(Coordinate change listings)

***

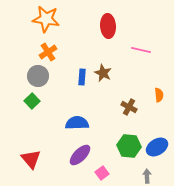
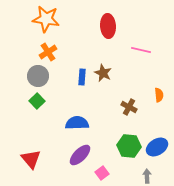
green square: moved 5 px right
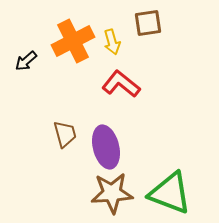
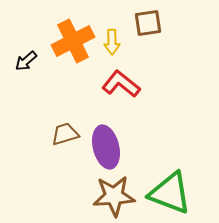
yellow arrow: rotated 15 degrees clockwise
brown trapezoid: rotated 92 degrees counterclockwise
brown star: moved 2 px right, 3 px down
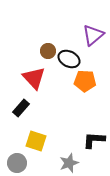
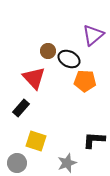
gray star: moved 2 px left
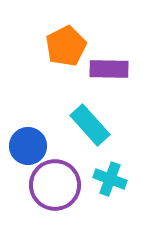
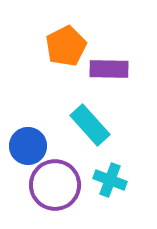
cyan cross: moved 1 px down
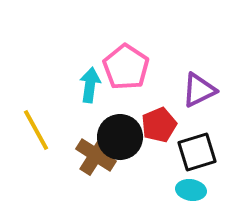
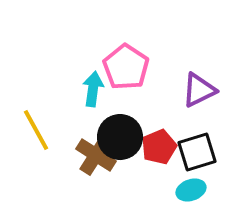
cyan arrow: moved 3 px right, 4 px down
red pentagon: moved 22 px down
cyan ellipse: rotated 28 degrees counterclockwise
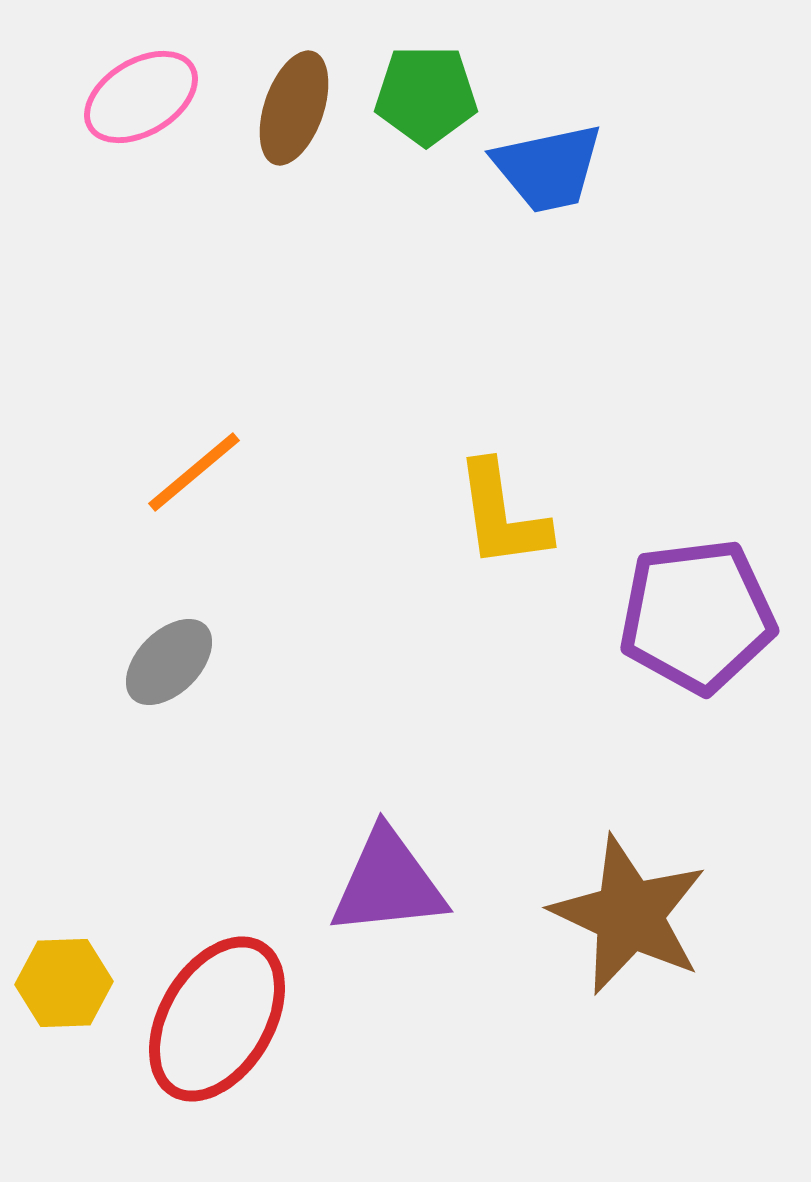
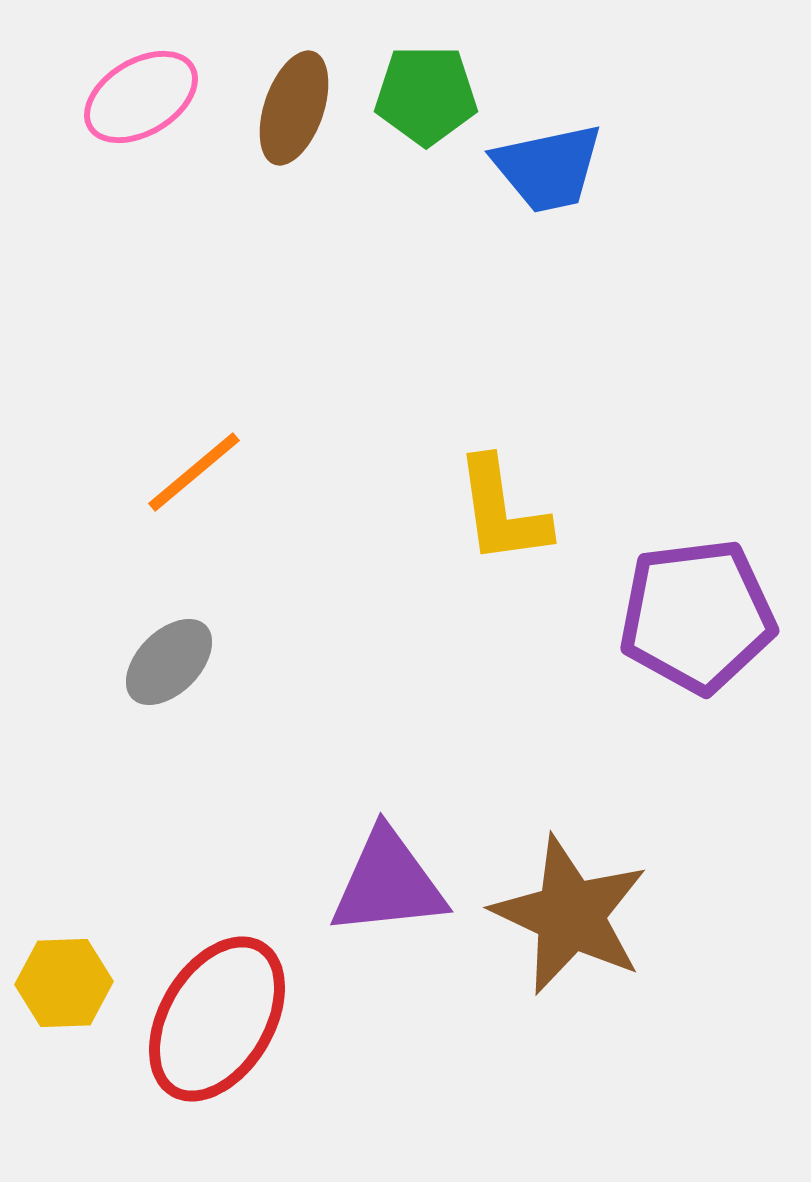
yellow L-shape: moved 4 px up
brown star: moved 59 px left
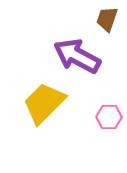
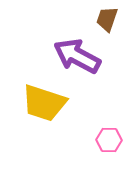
yellow trapezoid: rotated 117 degrees counterclockwise
pink hexagon: moved 23 px down
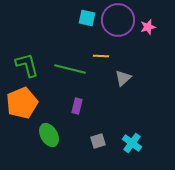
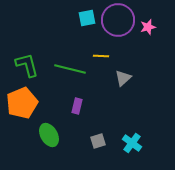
cyan square: rotated 24 degrees counterclockwise
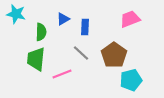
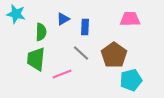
pink trapezoid: rotated 20 degrees clockwise
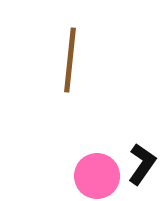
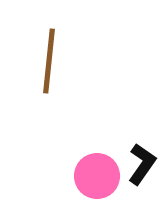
brown line: moved 21 px left, 1 px down
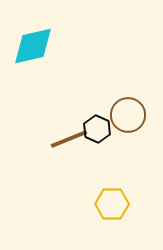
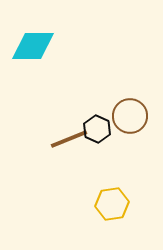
cyan diamond: rotated 12 degrees clockwise
brown circle: moved 2 px right, 1 px down
yellow hexagon: rotated 8 degrees counterclockwise
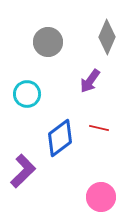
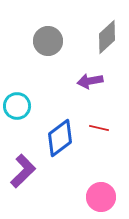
gray diamond: rotated 24 degrees clockwise
gray circle: moved 1 px up
purple arrow: rotated 45 degrees clockwise
cyan circle: moved 10 px left, 12 px down
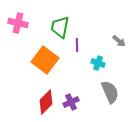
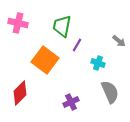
green trapezoid: moved 2 px right, 1 px up
purple line: rotated 32 degrees clockwise
red diamond: moved 26 px left, 9 px up
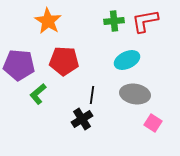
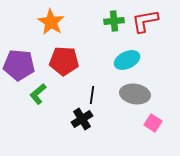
orange star: moved 3 px right, 1 px down
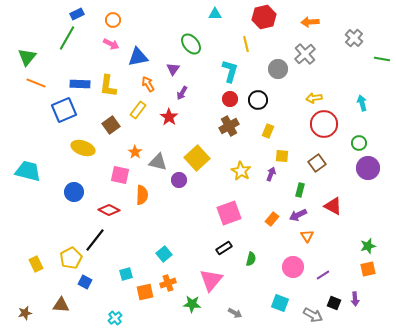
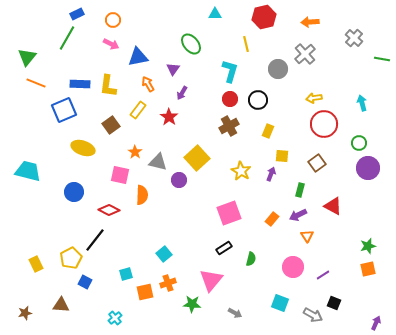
purple arrow at (355, 299): moved 21 px right, 24 px down; rotated 152 degrees counterclockwise
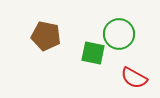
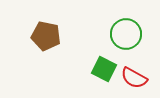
green circle: moved 7 px right
green square: moved 11 px right, 16 px down; rotated 15 degrees clockwise
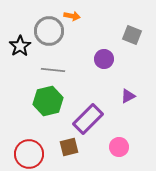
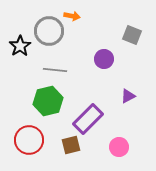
gray line: moved 2 px right
brown square: moved 2 px right, 2 px up
red circle: moved 14 px up
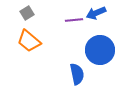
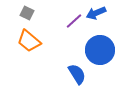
gray square: rotated 32 degrees counterclockwise
purple line: moved 1 px down; rotated 36 degrees counterclockwise
blue semicircle: rotated 20 degrees counterclockwise
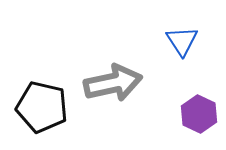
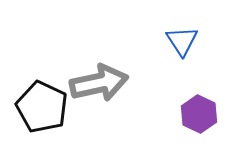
gray arrow: moved 14 px left
black pentagon: rotated 12 degrees clockwise
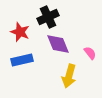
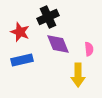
pink semicircle: moved 1 px left, 4 px up; rotated 32 degrees clockwise
yellow arrow: moved 9 px right, 1 px up; rotated 15 degrees counterclockwise
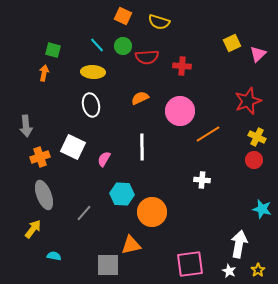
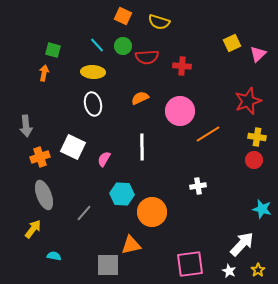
white ellipse: moved 2 px right, 1 px up
yellow cross: rotated 18 degrees counterclockwise
white cross: moved 4 px left, 6 px down; rotated 14 degrees counterclockwise
white arrow: moved 3 px right; rotated 32 degrees clockwise
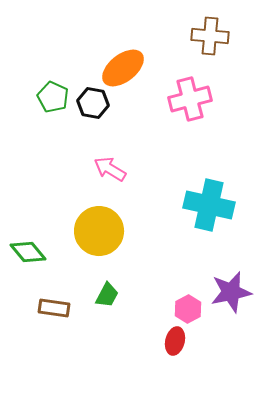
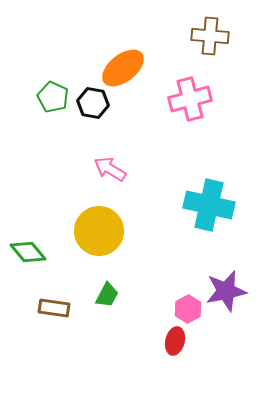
purple star: moved 5 px left, 1 px up
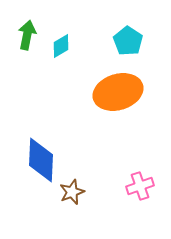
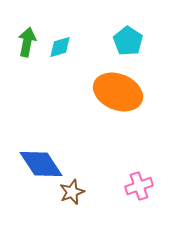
green arrow: moved 7 px down
cyan diamond: moved 1 px left, 1 px down; rotated 15 degrees clockwise
orange ellipse: rotated 39 degrees clockwise
blue diamond: moved 4 px down; rotated 36 degrees counterclockwise
pink cross: moved 1 px left
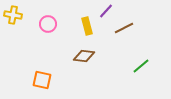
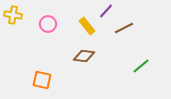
yellow rectangle: rotated 24 degrees counterclockwise
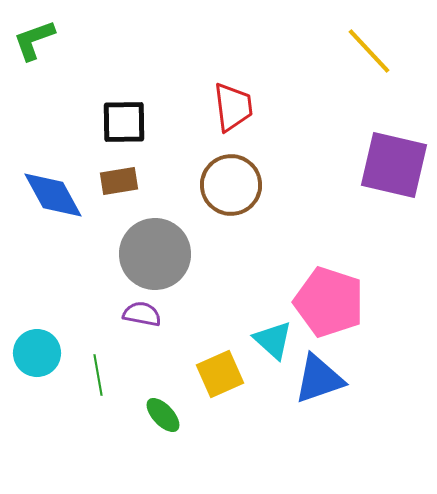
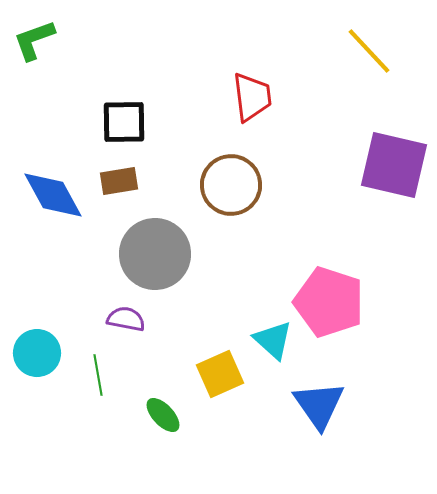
red trapezoid: moved 19 px right, 10 px up
purple semicircle: moved 16 px left, 5 px down
blue triangle: moved 26 px down; rotated 46 degrees counterclockwise
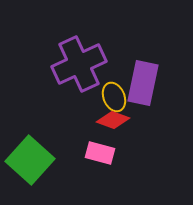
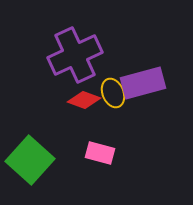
purple cross: moved 4 px left, 9 px up
purple rectangle: rotated 63 degrees clockwise
yellow ellipse: moved 1 px left, 4 px up
red diamond: moved 29 px left, 20 px up
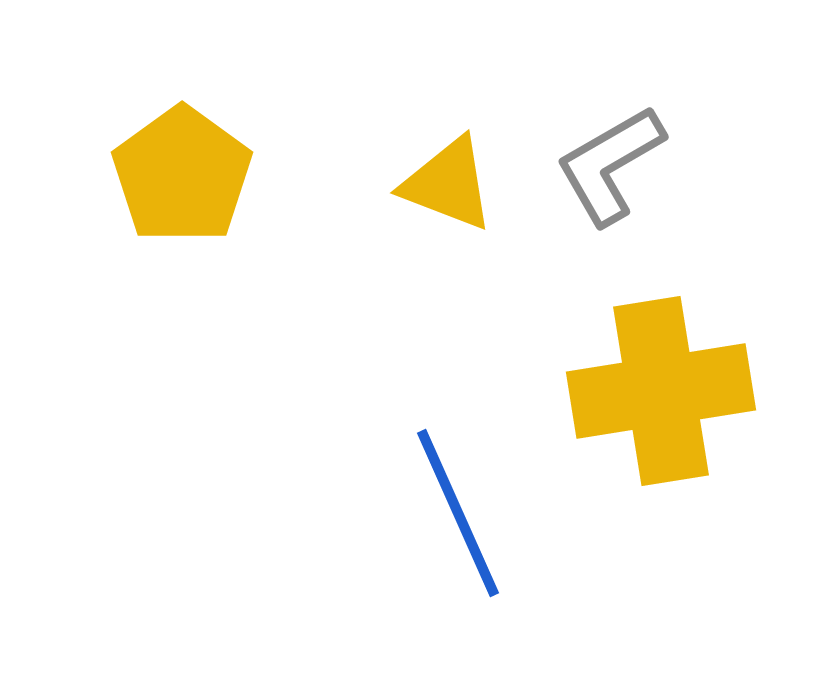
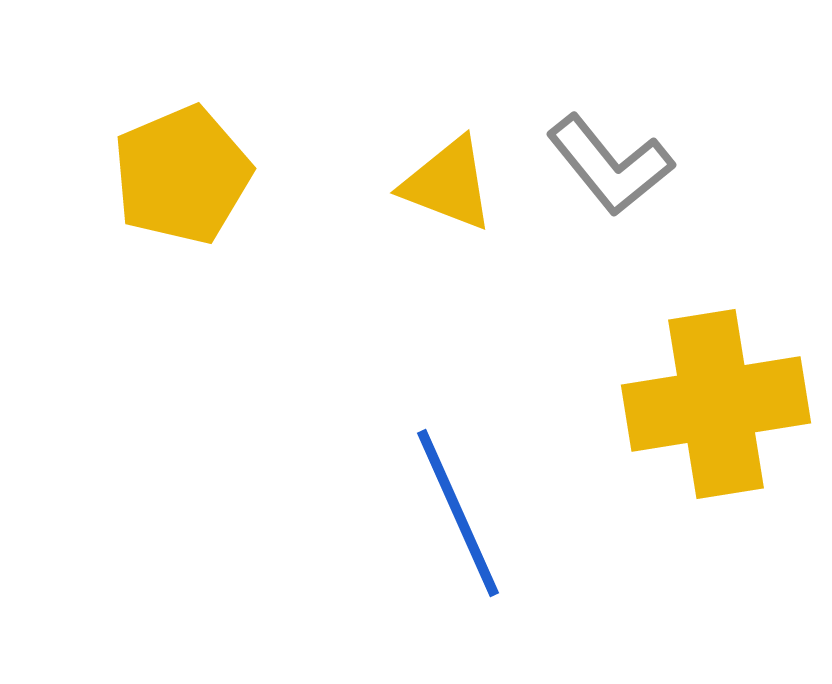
gray L-shape: rotated 99 degrees counterclockwise
yellow pentagon: rotated 13 degrees clockwise
yellow cross: moved 55 px right, 13 px down
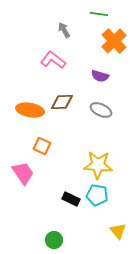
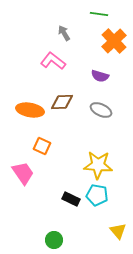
gray arrow: moved 3 px down
pink L-shape: moved 1 px down
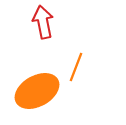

***

» Required action:
Within the entries, find all lines that contain "blue" and copy each one.

» Result of this task:
blue semicircle: rotated 20 degrees counterclockwise
blue diamond: moved 4 px down; rotated 36 degrees counterclockwise
blue triangle: moved 26 px down; rotated 46 degrees counterclockwise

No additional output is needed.